=== Section Start ===

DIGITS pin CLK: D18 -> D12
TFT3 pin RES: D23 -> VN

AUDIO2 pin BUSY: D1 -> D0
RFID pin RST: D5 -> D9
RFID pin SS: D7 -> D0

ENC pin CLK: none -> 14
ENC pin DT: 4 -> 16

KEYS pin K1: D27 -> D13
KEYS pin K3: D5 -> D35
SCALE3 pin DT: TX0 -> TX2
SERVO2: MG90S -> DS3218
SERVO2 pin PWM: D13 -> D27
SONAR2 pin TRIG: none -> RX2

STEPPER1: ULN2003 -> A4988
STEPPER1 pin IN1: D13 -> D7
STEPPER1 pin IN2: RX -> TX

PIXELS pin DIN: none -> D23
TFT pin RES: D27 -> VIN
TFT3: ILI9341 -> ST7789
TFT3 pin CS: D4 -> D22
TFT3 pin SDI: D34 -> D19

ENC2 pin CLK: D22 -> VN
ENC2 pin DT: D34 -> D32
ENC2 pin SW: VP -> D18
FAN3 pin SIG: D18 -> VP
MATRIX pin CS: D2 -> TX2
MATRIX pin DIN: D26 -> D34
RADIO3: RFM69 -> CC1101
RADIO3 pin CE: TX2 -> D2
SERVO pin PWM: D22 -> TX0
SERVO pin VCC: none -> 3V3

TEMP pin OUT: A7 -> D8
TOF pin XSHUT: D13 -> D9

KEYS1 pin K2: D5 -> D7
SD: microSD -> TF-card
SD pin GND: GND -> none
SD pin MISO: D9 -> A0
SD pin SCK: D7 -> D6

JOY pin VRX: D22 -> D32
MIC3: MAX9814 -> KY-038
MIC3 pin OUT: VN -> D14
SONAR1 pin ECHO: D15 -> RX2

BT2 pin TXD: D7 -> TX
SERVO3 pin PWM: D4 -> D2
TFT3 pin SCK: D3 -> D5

=== Section End ===

### [Activity]
Please restate the data word for word, every record included.

### [Written solution]
DIGITS pin CLK: D18 -> D12
TFT3 pin RES: D23 -> VN

AUDIO2 pin BUSY: D1 -> D0
RFID pin RST: D5 -> D9
RFID pin SS: D7 -> D0

ENC pin CLK: none -> 14
ENC pin DT: 4 -> 16

KEYS pin K1: D27 -> D13
KEYS pin K3: D5 -> D35
SCALE3 pin DT: TX0 -> TX2
SERVO2: MG90S -> DS3218
SERVO2 pin PWM: D13 -> D27
SONAR2 pin TRIG: none -> RX2

STEPPER1: ULN2003 -> A4988
STEPPER1 pin IN1: D13 -> D7
STEPPER1 pin IN2: RX -> TX

PIXELS pin DIN: none -> D23
TFT pin RES: D27 -> VIN
TFT3: ILI9341 -> ST7789
TFT3 pin CS: D4 -> D22
TFT3 pin SDI: D34 -> D19

ENC2 pin CLK: D22 -> VN
ENC2 pin DT: D34 -> D32
ENC2 pin SW: VP -> D18
FAN3 pin SIG: D18 -> VP
MATRIX pin CS: D2 -> TX2
MATRIX pin DIN: D26 -> D34
RADIO3: RFM69 -> CC1101
RADIO3 pin CE: TX2 -> D2
SERVO pin PWM: D22 -> TX0
SERVO pin VCC: none -> 3V3

TEMP pin OUT: A7 -> D8
TOF pin XSHUT: D13 -> D9

KEYS1 pin K2: D5 -> D7
SD: microSD -> TF-card
SD pin GND: GND -> none
SD pin MISO: D9 -> A0
SD pin SCK: D7 -> D6

JOY pin VRX: D22 -> D32
MIC3: MAX9814 -> KY-038
MIC3 pin OUT: VN -> D14
SONAR1 pin ECHO: D15 -> RX2

BT2 pin TXD: D7 -> TX
SERVO3 pin PWM: D4 -> D2
TFT3 pin SCK: D3 -> D5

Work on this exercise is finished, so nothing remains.